→ TASK DESCRIPTION: Nothing other than an exact copy of the records should be returned.

→ DATASET EXTRACT:

********************

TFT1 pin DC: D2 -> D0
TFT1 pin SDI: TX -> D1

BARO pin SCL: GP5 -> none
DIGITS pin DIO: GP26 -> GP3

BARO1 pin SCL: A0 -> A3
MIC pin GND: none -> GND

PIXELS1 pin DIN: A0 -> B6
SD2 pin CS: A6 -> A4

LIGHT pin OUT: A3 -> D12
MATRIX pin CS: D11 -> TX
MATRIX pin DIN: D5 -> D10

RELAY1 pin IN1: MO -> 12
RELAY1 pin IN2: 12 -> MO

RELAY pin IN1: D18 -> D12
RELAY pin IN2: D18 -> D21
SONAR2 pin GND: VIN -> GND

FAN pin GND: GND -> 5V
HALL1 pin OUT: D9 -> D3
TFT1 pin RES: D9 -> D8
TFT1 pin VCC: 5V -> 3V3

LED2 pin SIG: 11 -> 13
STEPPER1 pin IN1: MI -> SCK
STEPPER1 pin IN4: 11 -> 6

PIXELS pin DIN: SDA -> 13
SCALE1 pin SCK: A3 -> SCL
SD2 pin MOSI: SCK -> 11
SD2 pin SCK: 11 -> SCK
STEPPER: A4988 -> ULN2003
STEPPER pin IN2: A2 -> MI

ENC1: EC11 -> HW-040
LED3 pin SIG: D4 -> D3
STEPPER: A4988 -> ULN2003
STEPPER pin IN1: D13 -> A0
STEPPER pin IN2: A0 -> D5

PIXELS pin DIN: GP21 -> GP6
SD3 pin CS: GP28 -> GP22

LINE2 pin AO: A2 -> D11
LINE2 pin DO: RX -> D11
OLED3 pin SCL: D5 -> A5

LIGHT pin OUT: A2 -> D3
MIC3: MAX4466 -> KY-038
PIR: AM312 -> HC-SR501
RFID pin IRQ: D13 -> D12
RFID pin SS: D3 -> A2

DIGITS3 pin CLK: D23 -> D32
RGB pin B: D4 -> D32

********************

→ WRITTEN SOLUTION:
TFT1 pin DC: D2 -> D0
TFT1 pin SDI: TX -> D1

BARO pin SCL: GP5 -> none
DIGITS pin DIO: GP26 -> GP3

BARO1 pin SCL: A0 -> A3
MIC pin GND: none -> GND

PIXELS1 pin DIN: A0 -> B6
SD2 pin CS: A6 -> A4

LIGHT pin OUT: A3 -> D12
MATRIX pin CS: D11 -> TX
MATRIX pin DIN: D5 -> D10

RELAY1 pin IN1: MO -> 12
RELAY1 pin IN2: 12 -> MO

RELAY pin IN1: D18 -> D12
RELAY pin IN2: D18 -> D21
SONAR2 pin GND: VIN -> GND

FAN pin GND: GND -> 5V
HALL1 pin OUT: D9 -> D3
TFT1 pin RES: D9 -> D8
TFT1 pin VCC: 5V -> 3V3

LED2 pin SIG: 11 -> 13
STEPPER1 pin IN1: MI -> SCK
STEPPER1 pin IN4: 11 -> 6

PIXELS pin DIN: SDA -> 13
SCALE1 pin SCK: A3 -> SCL
SD2 pin MOSI: SCK -> 11
SD2 pin SCK: 11 -> SCK
STEPPER: A4988 -> ULN2003
STEPPER pin IN2: A2 -> MI

ENC1: EC11 -> HW-040
LED3 pin SIG: D4 -> D3
STEPPER: A4988 -> ULN2003
STEPPER pin IN1: D13 -> A0
STEPPER pin IN2: A0 -> D5

PIXELS pin DIN: GP21 -> GP6
SD3 pin CS: GP28 -> GP22

LINE2 pin AO: A2 -> D11
LINE2 pin DO: RX -> D11
OLED3 pin SCL: D5 -> A5

LIGHT pin OUT: A2 -> D3
MIC3: MAX4466 -> KY-038
PIR: AM312 -> HC-SR501
RFID pin IRQ: D13 -> D12
RFID pin SS: D3 -> A2

DIGITS3 pin CLK: D23 -> D32
RGB pin B: D4 -> D32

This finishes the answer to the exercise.